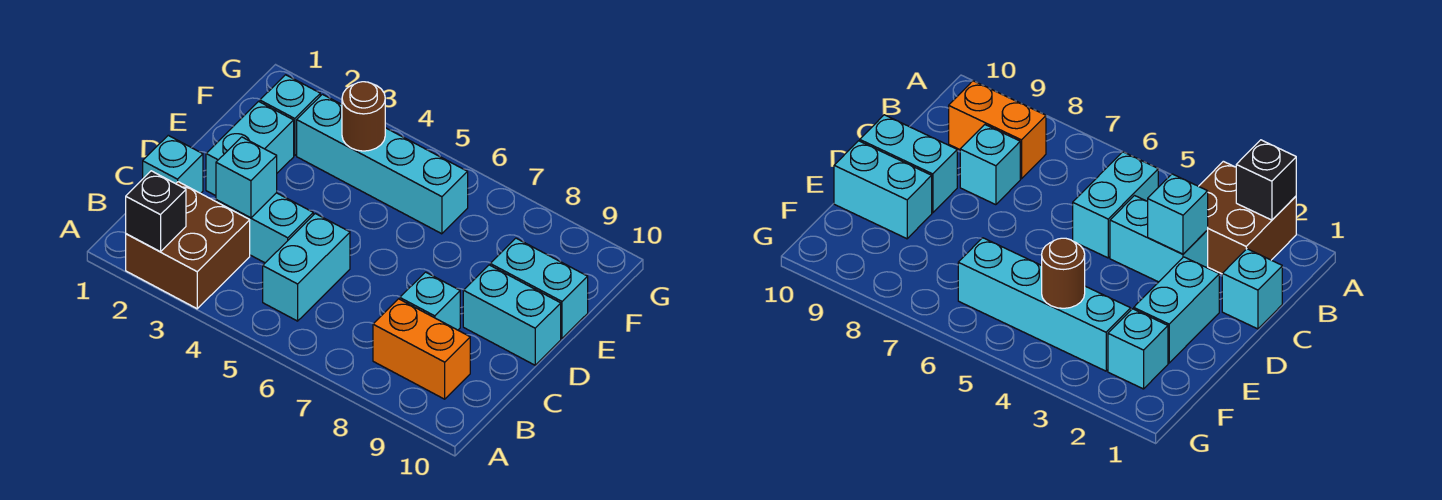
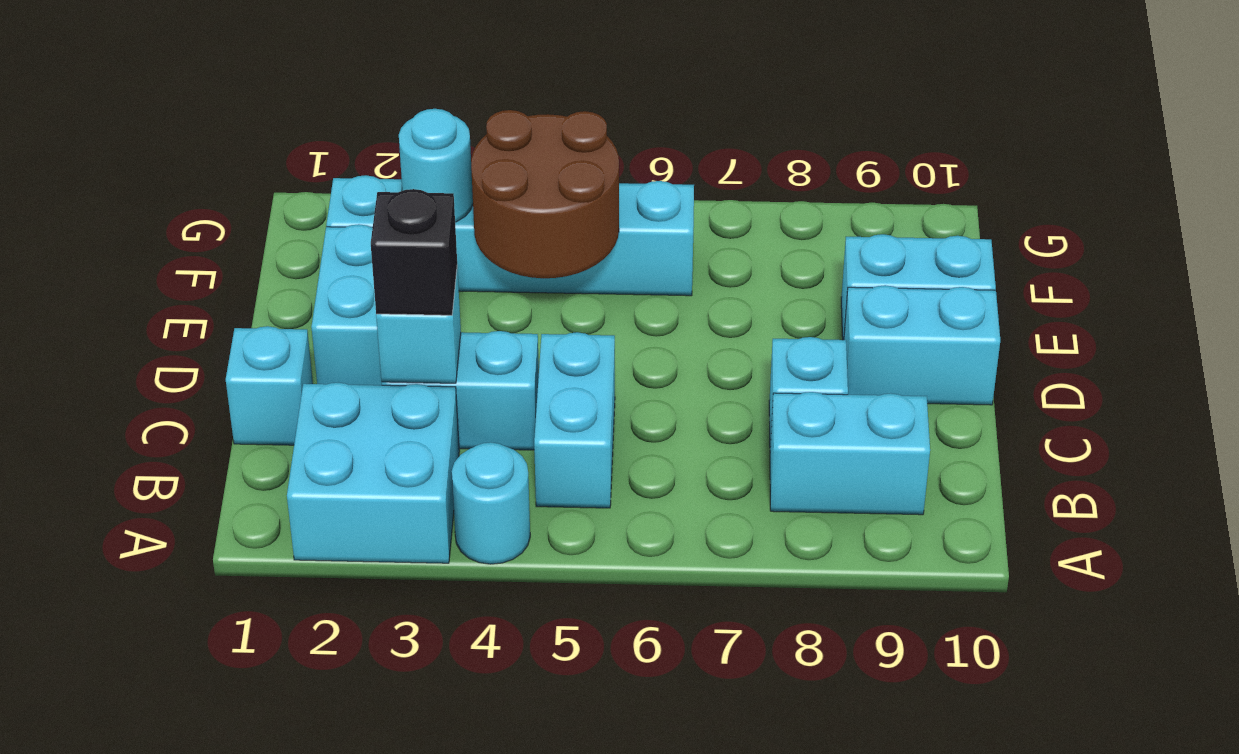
brown brick A2:B3 level 1 -> cyan brick A2:B3 level 1
black brick A2 level 2 -> black brick C3 level 3
none -> cyan round brick A4 level 1
orange brick B8:B9 level 1 -> cyan brick B8:B9 level 1
none -> cyan round brick F3 level 2
brown round brick F4 level 2 -> brown round brick E4:F5 level 2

★ ★ ★ ★ ★

> **TASK REQUIREMENTS**
Start from the line that holds "black brick A2" and print each line to the end of the records exactly, leaving out everything before it.

> **EXERCISE RESPONSE**
black brick A2 level 2 -> black brick C3 level 3
none -> cyan round brick A4 level 1
orange brick B8:B9 level 1 -> cyan brick B8:B9 level 1
none -> cyan round brick F3 level 2
brown round brick F4 level 2 -> brown round brick E4:F5 level 2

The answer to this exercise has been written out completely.